Show all lines from the data that include the word "label".

— Source records —
───

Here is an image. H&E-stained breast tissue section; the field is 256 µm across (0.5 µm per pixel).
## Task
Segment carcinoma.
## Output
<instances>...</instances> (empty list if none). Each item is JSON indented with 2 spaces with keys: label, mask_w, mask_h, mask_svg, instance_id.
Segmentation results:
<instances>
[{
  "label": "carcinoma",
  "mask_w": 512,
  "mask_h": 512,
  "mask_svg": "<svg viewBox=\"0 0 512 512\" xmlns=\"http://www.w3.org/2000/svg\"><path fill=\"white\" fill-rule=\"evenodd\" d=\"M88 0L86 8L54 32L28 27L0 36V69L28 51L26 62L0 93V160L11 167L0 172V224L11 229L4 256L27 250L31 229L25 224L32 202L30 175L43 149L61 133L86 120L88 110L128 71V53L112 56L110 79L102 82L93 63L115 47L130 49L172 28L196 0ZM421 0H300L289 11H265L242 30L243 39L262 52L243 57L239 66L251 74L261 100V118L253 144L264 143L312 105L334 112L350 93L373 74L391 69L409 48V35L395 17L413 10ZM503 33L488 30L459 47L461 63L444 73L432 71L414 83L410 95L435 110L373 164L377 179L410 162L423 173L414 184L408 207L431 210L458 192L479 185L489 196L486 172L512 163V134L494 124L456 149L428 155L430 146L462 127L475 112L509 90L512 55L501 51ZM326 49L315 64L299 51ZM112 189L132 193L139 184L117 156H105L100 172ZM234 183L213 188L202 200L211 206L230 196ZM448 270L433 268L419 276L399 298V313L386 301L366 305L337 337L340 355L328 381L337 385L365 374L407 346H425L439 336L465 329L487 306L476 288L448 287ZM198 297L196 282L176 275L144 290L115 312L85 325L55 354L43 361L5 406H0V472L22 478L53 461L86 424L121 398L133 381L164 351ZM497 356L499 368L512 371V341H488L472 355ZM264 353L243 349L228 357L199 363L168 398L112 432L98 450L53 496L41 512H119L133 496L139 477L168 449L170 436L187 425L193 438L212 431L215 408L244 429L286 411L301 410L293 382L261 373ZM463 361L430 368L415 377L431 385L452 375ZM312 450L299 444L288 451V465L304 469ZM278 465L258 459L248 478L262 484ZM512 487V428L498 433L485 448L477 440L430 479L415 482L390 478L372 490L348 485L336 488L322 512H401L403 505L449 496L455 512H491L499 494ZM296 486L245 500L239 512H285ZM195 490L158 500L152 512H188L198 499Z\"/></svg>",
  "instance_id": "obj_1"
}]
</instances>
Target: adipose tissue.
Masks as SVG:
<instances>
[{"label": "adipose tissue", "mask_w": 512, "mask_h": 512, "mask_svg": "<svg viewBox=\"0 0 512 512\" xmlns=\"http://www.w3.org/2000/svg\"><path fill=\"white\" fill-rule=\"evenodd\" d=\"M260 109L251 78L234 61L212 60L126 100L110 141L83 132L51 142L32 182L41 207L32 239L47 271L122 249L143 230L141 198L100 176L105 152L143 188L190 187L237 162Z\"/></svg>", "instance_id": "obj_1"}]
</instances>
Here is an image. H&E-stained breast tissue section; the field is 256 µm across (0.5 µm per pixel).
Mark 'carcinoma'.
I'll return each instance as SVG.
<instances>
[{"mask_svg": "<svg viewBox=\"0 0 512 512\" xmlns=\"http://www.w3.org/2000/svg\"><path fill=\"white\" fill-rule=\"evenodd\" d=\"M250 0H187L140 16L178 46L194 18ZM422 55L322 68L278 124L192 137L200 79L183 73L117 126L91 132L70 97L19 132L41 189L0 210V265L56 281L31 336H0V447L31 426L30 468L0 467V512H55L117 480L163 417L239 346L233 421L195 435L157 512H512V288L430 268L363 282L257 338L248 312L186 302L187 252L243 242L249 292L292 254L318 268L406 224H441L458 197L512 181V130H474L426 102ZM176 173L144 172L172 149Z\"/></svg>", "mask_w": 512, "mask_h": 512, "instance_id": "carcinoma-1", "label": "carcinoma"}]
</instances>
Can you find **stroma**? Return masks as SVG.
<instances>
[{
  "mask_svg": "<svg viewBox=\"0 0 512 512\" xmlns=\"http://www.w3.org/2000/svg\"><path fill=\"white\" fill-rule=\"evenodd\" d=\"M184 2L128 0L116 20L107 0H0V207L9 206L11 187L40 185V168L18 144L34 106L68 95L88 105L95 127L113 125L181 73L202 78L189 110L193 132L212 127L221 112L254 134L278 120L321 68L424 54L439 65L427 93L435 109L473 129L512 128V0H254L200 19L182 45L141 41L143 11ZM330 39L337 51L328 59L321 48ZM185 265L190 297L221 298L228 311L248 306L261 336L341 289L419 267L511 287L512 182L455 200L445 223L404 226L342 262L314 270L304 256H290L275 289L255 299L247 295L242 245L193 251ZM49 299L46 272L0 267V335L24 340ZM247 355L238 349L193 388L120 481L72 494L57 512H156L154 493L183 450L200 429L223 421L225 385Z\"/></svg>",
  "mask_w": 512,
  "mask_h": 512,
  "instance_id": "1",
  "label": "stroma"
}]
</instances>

───

— Solution to this exercise —
<instances>...</instances> (empty list if none). Each item is JSON indented with 2 spaces with keys: label, mask_w, mask_h, mask_svg, instance_id.
  "label": "carcinoma",
[{"label": "adipose tissue", "mask_w": 512, "mask_h": 512, "mask_svg": "<svg viewBox=\"0 0 512 512\" xmlns=\"http://www.w3.org/2000/svg\"><path fill=\"white\" fill-rule=\"evenodd\" d=\"M260 109L251 78L234 61L212 60L126 100L110 141L83 132L51 142L32 182L41 207L32 239L47 271L122 249L143 230L141 198L100 176L105 152L143 188L190 187L237 162Z\"/></svg>", "instance_id": "obj_1"}]
[{"mask_svg": "<svg viewBox=\"0 0 512 512\" xmlns=\"http://www.w3.org/2000/svg\"><path fill=\"white\" fill-rule=\"evenodd\" d=\"M250 0H187L140 16L178 46L194 18ZM422 55L322 68L278 124L192 137L200 79L183 73L117 126L91 132L70 97L19 132L41 189L0 210V265L56 281L31 336H0V447L31 426L30 468L0 467V512H55L117 480L163 417L239 346L233 421L195 435L157 512H512V288L430 268L363 282L257 338L248 312L186 302L187 252L243 242L249 292L292 254L318 268L406 224H441L458 197L512 181V130H474L426 102ZM176 173L144 172L172 149Z\"/></svg>", "mask_w": 512, "mask_h": 512, "instance_id": "carcinoma-1", "label": "carcinoma"}]
  "label": "stroma"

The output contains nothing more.